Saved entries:

★ ★ ★ ★ ★ ★ ★

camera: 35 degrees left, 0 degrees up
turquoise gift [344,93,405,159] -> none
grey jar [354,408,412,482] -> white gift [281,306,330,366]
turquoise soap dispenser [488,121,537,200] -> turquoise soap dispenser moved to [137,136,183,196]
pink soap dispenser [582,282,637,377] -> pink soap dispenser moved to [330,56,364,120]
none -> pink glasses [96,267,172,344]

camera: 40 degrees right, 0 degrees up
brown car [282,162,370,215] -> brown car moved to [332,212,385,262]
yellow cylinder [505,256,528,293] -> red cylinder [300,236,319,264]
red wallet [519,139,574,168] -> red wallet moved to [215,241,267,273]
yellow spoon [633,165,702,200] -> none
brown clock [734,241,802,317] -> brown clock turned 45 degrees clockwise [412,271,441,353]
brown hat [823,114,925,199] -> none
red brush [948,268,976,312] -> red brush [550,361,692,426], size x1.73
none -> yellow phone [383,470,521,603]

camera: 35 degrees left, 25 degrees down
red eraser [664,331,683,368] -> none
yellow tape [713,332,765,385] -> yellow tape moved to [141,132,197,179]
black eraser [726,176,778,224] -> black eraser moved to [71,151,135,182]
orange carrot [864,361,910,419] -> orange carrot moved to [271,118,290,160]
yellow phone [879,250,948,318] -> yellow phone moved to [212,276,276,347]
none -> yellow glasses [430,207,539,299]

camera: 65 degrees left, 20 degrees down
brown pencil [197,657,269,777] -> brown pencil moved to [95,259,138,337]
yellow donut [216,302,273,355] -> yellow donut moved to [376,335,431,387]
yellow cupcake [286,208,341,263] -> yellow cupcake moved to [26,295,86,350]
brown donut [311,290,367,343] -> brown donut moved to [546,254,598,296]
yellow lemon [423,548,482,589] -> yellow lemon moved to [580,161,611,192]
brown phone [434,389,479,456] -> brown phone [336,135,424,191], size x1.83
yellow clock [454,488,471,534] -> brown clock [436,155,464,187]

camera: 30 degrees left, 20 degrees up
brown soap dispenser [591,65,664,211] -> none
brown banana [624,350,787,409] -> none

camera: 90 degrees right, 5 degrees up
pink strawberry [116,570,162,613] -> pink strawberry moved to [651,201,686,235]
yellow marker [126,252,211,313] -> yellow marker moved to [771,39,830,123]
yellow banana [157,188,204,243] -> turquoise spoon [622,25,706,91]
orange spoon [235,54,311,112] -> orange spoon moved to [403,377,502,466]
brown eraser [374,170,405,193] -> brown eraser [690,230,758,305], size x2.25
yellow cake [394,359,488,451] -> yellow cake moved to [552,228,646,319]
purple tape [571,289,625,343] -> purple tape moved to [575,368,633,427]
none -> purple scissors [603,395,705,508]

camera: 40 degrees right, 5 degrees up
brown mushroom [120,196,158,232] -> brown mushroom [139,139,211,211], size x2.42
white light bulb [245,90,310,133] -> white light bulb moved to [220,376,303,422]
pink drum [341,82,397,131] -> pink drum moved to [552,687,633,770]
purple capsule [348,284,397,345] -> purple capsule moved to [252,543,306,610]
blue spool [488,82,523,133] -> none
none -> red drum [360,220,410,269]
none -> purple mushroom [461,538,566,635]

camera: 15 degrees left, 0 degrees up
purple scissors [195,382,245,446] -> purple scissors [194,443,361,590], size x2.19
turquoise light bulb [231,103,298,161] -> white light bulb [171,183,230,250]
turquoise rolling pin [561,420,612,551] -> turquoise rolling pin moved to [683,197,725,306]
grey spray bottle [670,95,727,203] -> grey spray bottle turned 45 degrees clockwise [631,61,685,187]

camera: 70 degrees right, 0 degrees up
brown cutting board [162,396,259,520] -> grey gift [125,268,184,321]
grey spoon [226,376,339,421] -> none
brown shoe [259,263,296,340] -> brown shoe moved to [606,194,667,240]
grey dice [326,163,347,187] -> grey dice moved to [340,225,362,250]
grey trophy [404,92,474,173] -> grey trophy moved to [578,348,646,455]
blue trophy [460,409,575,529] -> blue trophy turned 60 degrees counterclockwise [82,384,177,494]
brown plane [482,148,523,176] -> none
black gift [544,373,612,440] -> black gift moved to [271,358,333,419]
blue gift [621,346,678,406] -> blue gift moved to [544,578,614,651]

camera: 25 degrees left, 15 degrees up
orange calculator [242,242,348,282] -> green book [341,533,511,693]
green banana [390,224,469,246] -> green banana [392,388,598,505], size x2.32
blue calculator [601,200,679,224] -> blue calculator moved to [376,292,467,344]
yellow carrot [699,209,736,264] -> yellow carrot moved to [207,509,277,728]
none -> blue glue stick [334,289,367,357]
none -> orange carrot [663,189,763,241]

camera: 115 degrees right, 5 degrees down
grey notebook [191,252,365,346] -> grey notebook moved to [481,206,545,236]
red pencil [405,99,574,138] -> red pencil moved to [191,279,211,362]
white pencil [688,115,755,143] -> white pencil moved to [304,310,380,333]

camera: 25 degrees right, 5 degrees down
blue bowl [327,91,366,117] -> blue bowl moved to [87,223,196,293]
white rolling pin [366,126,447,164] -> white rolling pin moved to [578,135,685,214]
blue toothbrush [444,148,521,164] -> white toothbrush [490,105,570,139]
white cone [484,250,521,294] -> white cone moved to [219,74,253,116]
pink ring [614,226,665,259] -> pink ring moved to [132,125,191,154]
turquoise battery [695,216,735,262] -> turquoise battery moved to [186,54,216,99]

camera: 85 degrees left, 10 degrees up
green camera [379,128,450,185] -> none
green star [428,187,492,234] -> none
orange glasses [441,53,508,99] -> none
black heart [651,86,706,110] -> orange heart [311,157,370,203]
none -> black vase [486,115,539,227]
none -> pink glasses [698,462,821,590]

★ ★ ★ ★ ★ ★ ★

EXERCISE DETAILS: Retype all the data, changing nothing.

OUTPUT OF THE TASK:
camera: 35 degrees left, 0 degrees up
turquoise gift [344,93,405,159] -> none
grey jar [354,408,412,482] -> white gift [281,306,330,366]
turquoise soap dispenser [488,121,537,200] -> turquoise soap dispenser moved to [137,136,183,196]
pink soap dispenser [582,282,637,377] -> pink soap dispenser moved to [330,56,364,120]
none -> pink glasses [96,267,172,344]

camera: 40 degrees right, 0 degrees up
brown car [282,162,370,215] -> brown car moved to [332,212,385,262]
yellow cylinder [505,256,528,293] -> red cylinder [300,236,319,264]
red wallet [519,139,574,168] -> red wallet moved to [215,241,267,273]
yellow spoon [633,165,702,200] -> none
brown clock [734,241,802,317] -> brown clock turned 45 degrees clockwise [412,271,441,353]
brown hat [823,114,925,199] -> none
red brush [948,268,976,312] -> red brush [550,361,692,426], size x1.73
none -> yellow phone [383,470,521,603]

camera: 35 degrees left, 25 degrees down
red eraser [664,331,683,368] -> none
yellow tape [713,332,765,385] -> yellow tape moved to [141,132,197,179]
black eraser [726,176,778,224] -> black eraser moved to [71,151,135,182]
orange carrot [864,361,910,419] -> orange carrot moved to [271,118,290,160]
yellow phone [879,250,948,318] -> yellow phone moved to [212,276,276,347]
none -> yellow glasses [430,207,539,299]

camera: 65 degrees left, 20 degrees down
brown pencil [197,657,269,777] -> brown pencil moved to [95,259,138,337]
yellow donut [216,302,273,355] -> yellow donut moved to [376,335,431,387]
yellow cupcake [286,208,341,263] -> yellow cupcake moved to [26,295,86,350]
brown donut [311,290,367,343] -> brown donut moved to [546,254,598,296]
yellow lemon [423,548,482,589] -> yellow lemon moved to [580,161,611,192]
brown phone [434,389,479,456] -> brown phone [336,135,424,191], size x1.83
yellow clock [454,488,471,534] -> brown clock [436,155,464,187]

camera: 30 degrees left, 20 degrees up
brown soap dispenser [591,65,664,211] -> none
brown banana [624,350,787,409] -> none

camera: 90 degrees right, 5 degrees up
pink strawberry [116,570,162,613] -> pink strawberry moved to [651,201,686,235]
yellow marker [126,252,211,313] -> yellow marker moved to [771,39,830,123]
yellow banana [157,188,204,243] -> turquoise spoon [622,25,706,91]
orange spoon [235,54,311,112] -> orange spoon moved to [403,377,502,466]
brown eraser [374,170,405,193] -> brown eraser [690,230,758,305], size x2.25
yellow cake [394,359,488,451] -> yellow cake moved to [552,228,646,319]
purple tape [571,289,625,343] -> purple tape moved to [575,368,633,427]
none -> purple scissors [603,395,705,508]

camera: 40 degrees right, 5 degrees up
brown mushroom [120,196,158,232] -> brown mushroom [139,139,211,211], size x2.42
white light bulb [245,90,310,133] -> white light bulb moved to [220,376,303,422]
pink drum [341,82,397,131] -> pink drum moved to [552,687,633,770]
purple capsule [348,284,397,345] -> purple capsule moved to [252,543,306,610]
blue spool [488,82,523,133] -> none
none -> red drum [360,220,410,269]
none -> purple mushroom [461,538,566,635]

camera: 15 degrees left, 0 degrees up
purple scissors [195,382,245,446] -> purple scissors [194,443,361,590], size x2.19
turquoise light bulb [231,103,298,161] -> white light bulb [171,183,230,250]
turquoise rolling pin [561,420,612,551] -> turquoise rolling pin moved to [683,197,725,306]
grey spray bottle [670,95,727,203] -> grey spray bottle turned 45 degrees clockwise [631,61,685,187]

camera: 70 degrees right, 0 degrees up
brown cutting board [162,396,259,520] -> grey gift [125,268,184,321]
grey spoon [226,376,339,421] -> none
brown shoe [259,263,296,340] -> brown shoe moved to [606,194,667,240]
grey dice [326,163,347,187] -> grey dice moved to [340,225,362,250]
grey trophy [404,92,474,173] -> grey trophy moved to [578,348,646,455]
blue trophy [460,409,575,529] -> blue trophy turned 60 degrees counterclockwise [82,384,177,494]
brown plane [482,148,523,176] -> none
black gift [544,373,612,440] -> black gift moved to [271,358,333,419]
blue gift [621,346,678,406] -> blue gift moved to [544,578,614,651]

camera: 25 degrees left, 15 degrees up
orange calculator [242,242,348,282] -> green book [341,533,511,693]
green banana [390,224,469,246] -> green banana [392,388,598,505], size x2.32
blue calculator [601,200,679,224] -> blue calculator moved to [376,292,467,344]
yellow carrot [699,209,736,264] -> yellow carrot moved to [207,509,277,728]
none -> blue glue stick [334,289,367,357]
none -> orange carrot [663,189,763,241]

camera: 115 degrees right, 5 degrees down
grey notebook [191,252,365,346] -> grey notebook moved to [481,206,545,236]
red pencil [405,99,574,138] -> red pencil moved to [191,279,211,362]
white pencil [688,115,755,143] -> white pencil moved to [304,310,380,333]

camera: 25 degrees right, 5 degrees down
blue bowl [327,91,366,117] -> blue bowl moved to [87,223,196,293]
white rolling pin [366,126,447,164] -> white rolling pin moved to [578,135,685,214]
blue toothbrush [444,148,521,164] -> white toothbrush [490,105,570,139]
white cone [484,250,521,294] -> white cone moved to [219,74,253,116]
pink ring [614,226,665,259] -> pink ring moved to [132,125,191,154]
turquoise battery [695,216,735,262] -> turquoise battery moved to [186,54,216,99]

camera: 85 degrees left, 10 degrees up
green camera [379,128,450,185] -> none
green star [428,187,492,234] -> none
orange glasses [441,53,508,99] -> none
black heart [651,86,706,110] -> orange heart [311,157,370,203]
none -> black vase [486,115,539,227]
none -> pink glasses [698,462,821,590]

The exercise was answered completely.